**What to produce:** Use the entries below and reproduce exactly the lines from the one containing "second_place: [196, 176, 249, 199]" down to the one containing "first_place: [860, 295, 977, 421]", both of them included.

[Dataset items]
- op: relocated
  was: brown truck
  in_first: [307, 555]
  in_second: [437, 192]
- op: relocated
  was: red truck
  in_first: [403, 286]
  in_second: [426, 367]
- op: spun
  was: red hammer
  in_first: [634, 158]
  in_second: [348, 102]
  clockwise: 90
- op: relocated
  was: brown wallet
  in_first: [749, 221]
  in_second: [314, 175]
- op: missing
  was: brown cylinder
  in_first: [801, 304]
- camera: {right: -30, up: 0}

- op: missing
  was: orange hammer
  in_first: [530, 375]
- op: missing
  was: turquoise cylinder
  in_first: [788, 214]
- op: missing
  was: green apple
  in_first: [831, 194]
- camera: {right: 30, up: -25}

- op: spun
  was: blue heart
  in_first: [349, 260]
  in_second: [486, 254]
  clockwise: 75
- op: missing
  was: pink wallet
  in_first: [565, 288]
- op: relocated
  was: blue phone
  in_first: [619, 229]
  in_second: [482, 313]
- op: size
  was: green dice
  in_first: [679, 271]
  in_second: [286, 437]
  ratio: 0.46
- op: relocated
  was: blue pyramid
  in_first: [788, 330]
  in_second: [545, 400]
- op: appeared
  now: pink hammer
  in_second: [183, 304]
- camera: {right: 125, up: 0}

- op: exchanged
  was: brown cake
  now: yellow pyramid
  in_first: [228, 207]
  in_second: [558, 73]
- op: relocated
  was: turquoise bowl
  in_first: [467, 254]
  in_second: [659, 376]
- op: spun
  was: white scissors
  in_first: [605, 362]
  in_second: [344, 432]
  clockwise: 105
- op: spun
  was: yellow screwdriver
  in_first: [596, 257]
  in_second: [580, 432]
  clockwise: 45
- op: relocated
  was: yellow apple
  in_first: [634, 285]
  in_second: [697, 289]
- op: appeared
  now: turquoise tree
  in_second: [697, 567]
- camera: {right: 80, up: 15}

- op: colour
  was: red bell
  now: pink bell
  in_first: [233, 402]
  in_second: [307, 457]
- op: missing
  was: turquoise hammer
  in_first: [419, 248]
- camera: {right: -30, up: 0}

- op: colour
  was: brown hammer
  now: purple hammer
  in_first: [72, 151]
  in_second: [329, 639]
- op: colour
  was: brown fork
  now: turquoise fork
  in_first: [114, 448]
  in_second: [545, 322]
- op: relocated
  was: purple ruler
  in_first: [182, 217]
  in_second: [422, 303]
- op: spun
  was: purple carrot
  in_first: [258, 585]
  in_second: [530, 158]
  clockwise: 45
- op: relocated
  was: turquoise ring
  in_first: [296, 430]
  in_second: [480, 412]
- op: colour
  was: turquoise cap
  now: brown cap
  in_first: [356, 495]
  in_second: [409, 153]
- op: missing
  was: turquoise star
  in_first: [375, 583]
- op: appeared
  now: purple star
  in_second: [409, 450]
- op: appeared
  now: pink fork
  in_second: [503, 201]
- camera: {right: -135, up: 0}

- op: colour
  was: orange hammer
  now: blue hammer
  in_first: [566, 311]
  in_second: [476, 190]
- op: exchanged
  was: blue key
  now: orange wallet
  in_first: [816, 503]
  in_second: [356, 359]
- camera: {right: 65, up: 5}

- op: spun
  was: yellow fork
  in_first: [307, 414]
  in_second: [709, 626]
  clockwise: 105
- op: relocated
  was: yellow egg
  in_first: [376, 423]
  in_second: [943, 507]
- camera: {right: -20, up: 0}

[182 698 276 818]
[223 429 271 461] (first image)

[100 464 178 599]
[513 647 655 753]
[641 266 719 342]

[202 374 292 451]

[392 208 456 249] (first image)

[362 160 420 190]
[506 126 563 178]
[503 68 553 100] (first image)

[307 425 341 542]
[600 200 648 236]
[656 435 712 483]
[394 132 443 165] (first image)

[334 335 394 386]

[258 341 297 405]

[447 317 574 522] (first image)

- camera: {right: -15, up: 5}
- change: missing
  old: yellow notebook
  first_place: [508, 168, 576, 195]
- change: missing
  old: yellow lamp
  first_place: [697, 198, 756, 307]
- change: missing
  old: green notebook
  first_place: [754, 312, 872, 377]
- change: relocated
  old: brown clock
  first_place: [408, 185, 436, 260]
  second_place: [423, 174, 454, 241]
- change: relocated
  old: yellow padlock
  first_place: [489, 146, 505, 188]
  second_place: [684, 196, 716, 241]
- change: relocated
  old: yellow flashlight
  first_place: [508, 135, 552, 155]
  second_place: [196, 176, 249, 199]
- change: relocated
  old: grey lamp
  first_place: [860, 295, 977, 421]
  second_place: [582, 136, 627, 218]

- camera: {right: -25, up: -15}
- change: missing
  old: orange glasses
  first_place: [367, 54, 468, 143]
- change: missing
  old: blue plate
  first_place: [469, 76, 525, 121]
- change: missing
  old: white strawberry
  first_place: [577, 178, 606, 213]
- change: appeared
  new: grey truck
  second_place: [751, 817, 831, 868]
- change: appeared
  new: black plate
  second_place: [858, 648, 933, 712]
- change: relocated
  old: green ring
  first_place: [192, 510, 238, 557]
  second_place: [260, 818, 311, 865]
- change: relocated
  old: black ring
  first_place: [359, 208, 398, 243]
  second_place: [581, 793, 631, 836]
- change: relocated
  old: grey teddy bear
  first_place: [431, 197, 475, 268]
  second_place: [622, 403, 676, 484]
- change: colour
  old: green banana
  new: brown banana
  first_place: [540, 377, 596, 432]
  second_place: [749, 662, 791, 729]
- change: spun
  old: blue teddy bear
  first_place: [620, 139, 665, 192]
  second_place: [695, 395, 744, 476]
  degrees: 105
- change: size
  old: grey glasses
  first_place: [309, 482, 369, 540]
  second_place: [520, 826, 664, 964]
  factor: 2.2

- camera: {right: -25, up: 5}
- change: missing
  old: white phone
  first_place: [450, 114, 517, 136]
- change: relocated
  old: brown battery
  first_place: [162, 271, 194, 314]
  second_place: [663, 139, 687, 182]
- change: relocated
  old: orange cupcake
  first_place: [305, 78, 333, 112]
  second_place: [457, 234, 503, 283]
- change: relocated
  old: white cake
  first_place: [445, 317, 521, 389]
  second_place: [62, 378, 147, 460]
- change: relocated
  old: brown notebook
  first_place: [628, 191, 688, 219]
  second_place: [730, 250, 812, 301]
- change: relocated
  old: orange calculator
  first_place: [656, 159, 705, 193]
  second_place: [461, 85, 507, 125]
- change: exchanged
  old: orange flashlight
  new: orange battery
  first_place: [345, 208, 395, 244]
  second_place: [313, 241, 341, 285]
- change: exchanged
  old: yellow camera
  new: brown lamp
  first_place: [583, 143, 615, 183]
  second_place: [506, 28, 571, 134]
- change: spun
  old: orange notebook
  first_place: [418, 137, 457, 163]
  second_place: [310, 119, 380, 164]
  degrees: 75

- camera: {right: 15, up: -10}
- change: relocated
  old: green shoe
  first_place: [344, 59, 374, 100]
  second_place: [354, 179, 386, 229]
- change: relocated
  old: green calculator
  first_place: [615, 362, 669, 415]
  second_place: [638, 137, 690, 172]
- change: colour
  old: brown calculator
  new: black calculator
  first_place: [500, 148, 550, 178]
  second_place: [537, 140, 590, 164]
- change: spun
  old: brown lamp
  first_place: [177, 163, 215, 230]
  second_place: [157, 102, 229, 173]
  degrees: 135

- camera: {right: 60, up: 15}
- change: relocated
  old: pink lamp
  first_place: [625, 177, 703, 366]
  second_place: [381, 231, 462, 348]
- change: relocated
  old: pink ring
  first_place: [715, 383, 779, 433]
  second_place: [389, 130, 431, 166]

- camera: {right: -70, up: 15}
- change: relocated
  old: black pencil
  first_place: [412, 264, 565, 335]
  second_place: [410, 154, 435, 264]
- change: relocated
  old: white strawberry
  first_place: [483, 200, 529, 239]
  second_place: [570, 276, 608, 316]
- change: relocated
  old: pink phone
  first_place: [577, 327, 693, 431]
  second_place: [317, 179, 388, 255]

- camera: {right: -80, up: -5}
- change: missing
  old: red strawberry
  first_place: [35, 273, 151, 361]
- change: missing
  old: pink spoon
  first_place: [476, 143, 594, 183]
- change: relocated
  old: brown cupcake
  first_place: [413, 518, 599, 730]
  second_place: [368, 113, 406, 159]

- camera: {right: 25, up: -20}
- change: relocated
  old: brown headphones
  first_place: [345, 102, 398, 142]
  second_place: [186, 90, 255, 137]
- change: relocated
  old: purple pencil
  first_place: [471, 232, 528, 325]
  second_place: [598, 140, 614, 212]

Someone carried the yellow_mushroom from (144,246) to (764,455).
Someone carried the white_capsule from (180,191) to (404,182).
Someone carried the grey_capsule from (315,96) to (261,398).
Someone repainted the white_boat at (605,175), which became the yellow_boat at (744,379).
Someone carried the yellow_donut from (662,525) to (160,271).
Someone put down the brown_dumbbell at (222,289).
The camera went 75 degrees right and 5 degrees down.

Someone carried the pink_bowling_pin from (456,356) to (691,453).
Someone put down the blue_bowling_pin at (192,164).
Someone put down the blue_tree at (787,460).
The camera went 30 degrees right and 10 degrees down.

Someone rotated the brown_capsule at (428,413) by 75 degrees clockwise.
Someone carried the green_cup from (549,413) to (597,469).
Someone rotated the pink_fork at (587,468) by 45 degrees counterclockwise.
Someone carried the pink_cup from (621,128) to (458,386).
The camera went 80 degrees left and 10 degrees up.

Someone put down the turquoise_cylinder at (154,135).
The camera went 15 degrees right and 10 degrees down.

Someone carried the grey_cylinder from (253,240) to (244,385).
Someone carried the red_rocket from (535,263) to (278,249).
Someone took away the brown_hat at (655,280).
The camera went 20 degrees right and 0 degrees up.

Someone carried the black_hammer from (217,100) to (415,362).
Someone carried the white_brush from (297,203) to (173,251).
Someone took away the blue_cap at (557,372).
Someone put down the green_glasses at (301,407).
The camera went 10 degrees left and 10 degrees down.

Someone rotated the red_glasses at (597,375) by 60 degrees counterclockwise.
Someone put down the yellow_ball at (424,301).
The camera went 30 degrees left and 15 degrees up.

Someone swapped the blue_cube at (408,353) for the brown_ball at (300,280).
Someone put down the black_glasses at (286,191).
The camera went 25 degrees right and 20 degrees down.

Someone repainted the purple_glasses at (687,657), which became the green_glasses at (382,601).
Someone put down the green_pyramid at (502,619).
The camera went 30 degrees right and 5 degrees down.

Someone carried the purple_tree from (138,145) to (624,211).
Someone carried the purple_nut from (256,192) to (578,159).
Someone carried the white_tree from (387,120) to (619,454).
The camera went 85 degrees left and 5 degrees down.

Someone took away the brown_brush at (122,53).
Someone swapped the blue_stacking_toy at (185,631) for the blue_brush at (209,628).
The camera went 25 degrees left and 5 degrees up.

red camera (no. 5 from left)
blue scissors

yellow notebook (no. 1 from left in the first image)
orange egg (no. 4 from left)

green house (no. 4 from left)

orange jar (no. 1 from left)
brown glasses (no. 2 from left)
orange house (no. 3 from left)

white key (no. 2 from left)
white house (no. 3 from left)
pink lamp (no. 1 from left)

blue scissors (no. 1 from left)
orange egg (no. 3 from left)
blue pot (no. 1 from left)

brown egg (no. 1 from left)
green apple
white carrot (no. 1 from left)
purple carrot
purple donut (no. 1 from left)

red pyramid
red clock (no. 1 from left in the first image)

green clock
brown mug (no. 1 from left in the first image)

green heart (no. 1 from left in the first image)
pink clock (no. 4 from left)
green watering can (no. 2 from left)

**Solution to this task:**
  second_place: [196, 176, 249, 199]
- change: relocated
  old: grey lamp
  first_place: [860, 295, 977, 421]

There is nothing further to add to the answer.